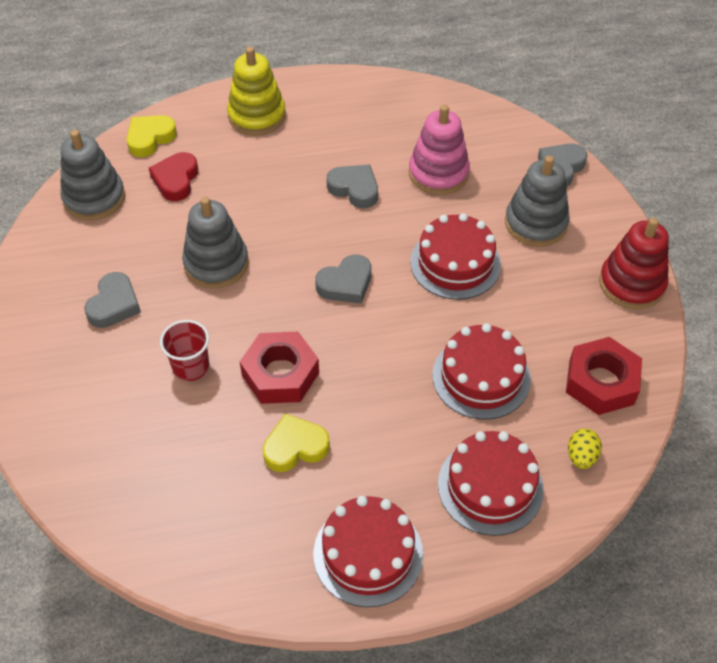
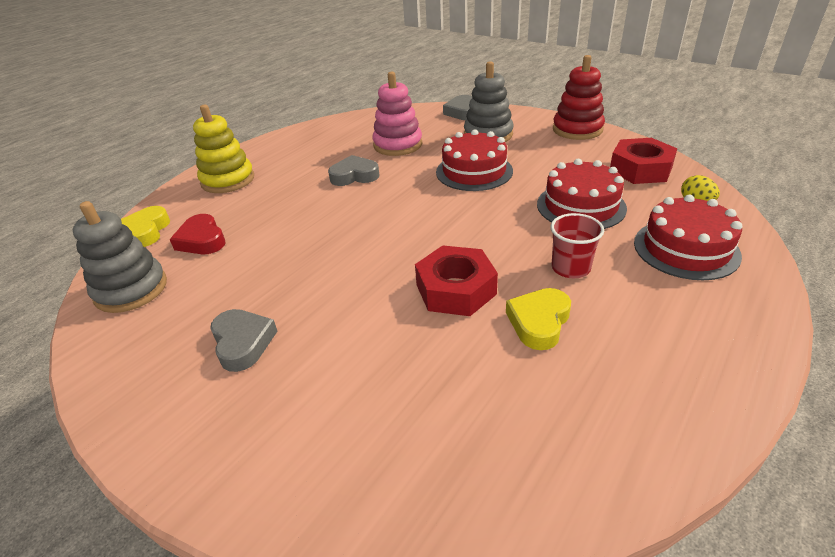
camera: 40 degrees left, 15 degrees down
(191, 366) = (376, 334): red cup -> red cup (570, 268)
(216, 263) = (305, 263): grey stacking toy -> none
(346, 284) = (422, 217): grey heart -> none
(368, 554) = (699, 343): red cake -> none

____

_EXERCISE_. The records above are to be transcribed in full, with images omitted.

_REPLY_.
camera: 40 degrees left, 15 degrees down
(191, 366) = (376, 334): red cup -> red cup (570, 268)
(216, 263) = (305, 263): grey stacking toy -> none
(346, 284) = (422, 217): grey heart -> none
(368, 554) = (699, 343): red cake -> none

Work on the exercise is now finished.